[Required work]:
Report each line of the listing below that contains the string "kern", treating uppercase and lowercase letters as distinct.
─── Data provided ───
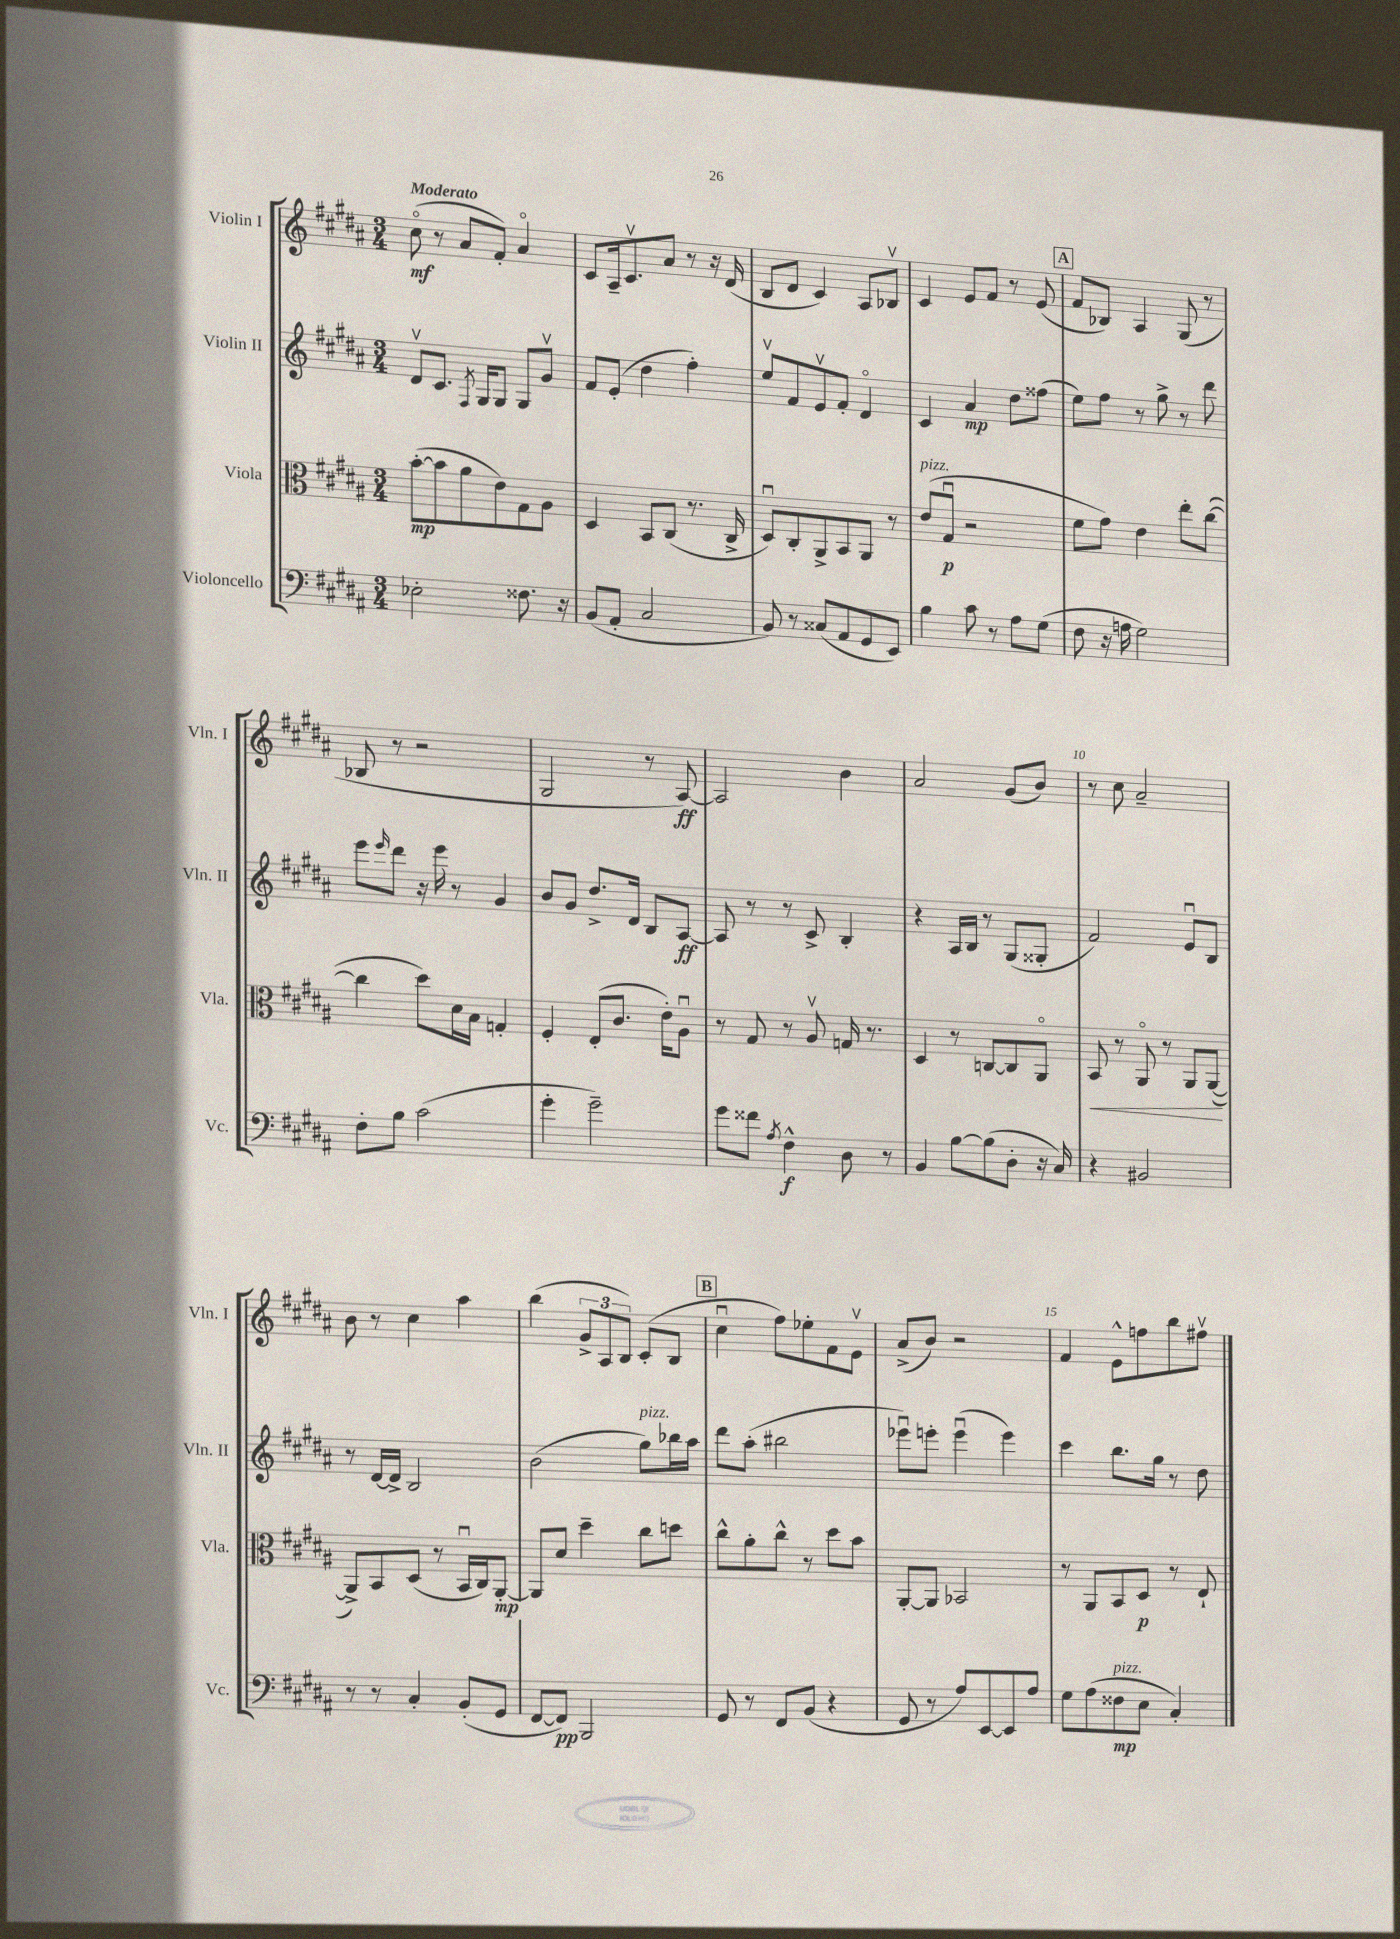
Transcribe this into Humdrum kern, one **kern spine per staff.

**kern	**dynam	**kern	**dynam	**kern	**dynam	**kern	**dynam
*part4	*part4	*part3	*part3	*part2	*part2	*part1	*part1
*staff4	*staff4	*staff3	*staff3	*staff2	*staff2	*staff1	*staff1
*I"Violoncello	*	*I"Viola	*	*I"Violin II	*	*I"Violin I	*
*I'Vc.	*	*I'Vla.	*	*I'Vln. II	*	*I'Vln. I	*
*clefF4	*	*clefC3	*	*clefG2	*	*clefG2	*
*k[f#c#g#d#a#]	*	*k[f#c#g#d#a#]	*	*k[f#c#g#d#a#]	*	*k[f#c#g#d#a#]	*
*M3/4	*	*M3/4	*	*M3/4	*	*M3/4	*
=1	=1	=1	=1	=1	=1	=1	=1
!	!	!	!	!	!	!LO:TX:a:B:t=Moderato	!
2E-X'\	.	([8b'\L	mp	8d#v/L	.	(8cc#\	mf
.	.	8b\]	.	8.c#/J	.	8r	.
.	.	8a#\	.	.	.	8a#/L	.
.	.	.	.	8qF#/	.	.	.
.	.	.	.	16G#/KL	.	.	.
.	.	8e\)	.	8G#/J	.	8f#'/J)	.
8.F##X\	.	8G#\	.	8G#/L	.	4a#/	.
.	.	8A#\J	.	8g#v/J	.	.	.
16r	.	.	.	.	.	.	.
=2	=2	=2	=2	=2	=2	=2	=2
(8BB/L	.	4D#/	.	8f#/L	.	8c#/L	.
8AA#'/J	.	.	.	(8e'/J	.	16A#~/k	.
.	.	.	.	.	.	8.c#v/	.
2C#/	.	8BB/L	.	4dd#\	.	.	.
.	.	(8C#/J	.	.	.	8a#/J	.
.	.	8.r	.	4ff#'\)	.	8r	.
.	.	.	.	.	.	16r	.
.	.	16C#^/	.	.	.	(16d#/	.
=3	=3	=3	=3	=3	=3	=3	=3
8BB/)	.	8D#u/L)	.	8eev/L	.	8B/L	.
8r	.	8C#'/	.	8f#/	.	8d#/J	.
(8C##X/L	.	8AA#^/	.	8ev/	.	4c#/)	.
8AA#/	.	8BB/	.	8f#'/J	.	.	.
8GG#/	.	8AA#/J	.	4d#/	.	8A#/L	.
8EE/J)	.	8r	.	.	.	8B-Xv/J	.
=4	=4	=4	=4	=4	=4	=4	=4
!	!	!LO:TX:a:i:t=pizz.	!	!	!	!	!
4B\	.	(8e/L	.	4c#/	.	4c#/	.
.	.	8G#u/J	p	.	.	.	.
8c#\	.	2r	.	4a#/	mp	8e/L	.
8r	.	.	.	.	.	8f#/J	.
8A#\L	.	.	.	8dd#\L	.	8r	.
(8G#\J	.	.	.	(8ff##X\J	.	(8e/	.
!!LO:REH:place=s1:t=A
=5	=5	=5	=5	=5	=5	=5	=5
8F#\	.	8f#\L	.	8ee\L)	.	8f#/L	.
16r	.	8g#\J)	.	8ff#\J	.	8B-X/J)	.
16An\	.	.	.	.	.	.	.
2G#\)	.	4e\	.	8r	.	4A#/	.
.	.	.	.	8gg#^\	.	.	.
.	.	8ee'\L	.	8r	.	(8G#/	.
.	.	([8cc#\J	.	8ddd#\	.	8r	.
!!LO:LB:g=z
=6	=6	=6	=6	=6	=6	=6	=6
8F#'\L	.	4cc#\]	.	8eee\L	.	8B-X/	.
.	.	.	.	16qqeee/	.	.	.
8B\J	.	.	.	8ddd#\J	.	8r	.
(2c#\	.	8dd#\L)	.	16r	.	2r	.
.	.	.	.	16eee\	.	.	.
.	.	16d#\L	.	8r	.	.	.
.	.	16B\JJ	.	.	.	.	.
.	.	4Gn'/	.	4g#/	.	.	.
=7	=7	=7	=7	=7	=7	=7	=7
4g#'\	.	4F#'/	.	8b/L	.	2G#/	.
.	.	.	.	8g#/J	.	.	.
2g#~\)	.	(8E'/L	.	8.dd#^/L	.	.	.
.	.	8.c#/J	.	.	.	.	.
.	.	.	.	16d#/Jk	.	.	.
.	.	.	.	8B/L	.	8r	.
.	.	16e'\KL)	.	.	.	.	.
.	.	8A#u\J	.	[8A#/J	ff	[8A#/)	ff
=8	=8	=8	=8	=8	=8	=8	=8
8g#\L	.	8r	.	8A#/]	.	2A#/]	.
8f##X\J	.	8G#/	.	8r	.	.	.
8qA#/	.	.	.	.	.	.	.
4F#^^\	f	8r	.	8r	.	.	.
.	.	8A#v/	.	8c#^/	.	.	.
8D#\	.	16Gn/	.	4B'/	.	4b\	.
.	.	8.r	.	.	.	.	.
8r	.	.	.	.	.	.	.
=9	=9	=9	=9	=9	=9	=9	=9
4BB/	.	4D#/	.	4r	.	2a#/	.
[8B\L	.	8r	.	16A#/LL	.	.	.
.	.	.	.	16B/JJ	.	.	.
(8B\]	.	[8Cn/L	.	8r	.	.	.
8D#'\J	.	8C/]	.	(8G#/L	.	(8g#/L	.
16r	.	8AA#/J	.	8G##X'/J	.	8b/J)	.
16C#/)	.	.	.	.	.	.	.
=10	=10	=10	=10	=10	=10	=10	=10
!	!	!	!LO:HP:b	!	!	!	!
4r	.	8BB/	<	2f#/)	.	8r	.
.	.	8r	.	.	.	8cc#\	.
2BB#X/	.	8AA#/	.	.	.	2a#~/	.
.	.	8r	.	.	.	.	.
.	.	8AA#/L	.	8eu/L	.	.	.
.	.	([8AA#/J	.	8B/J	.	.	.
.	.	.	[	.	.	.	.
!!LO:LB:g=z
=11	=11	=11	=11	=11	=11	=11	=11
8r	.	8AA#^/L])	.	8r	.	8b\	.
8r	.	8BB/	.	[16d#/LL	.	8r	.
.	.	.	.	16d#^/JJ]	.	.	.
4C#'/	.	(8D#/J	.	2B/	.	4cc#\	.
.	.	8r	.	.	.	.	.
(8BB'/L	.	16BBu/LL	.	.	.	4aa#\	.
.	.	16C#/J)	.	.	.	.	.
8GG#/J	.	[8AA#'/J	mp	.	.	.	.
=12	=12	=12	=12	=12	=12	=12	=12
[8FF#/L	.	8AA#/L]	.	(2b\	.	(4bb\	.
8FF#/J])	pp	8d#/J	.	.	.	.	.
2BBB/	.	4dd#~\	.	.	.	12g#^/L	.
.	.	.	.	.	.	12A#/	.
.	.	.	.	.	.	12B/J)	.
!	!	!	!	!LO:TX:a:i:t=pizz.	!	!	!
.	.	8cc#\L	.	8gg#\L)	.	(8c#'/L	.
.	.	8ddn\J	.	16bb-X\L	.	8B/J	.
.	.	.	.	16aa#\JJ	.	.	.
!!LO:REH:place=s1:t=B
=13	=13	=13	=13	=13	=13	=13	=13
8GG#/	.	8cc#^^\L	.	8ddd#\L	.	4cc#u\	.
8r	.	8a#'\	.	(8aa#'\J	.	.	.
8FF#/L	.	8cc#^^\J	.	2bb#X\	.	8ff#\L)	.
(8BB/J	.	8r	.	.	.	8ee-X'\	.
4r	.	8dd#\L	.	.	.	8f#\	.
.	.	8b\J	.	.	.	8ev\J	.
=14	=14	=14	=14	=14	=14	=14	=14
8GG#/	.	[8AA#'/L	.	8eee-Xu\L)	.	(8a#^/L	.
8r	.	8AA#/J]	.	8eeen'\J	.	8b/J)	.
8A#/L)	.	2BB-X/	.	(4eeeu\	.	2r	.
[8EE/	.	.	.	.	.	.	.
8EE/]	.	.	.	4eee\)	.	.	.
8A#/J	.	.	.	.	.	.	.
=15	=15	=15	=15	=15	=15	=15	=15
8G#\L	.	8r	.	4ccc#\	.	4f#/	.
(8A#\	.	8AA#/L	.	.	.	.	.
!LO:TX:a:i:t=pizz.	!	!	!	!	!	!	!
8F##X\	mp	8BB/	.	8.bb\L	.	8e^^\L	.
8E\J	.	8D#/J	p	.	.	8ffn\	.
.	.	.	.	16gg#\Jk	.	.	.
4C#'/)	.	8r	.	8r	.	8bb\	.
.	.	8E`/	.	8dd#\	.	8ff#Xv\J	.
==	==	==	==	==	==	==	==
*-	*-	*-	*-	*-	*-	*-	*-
───
[Final result]:
Transcribe this into Humdrum kern, one **kern spine per staff.
**kern	**dynam	**kern	**dynam	**kern	**dynam	**kern	**dynam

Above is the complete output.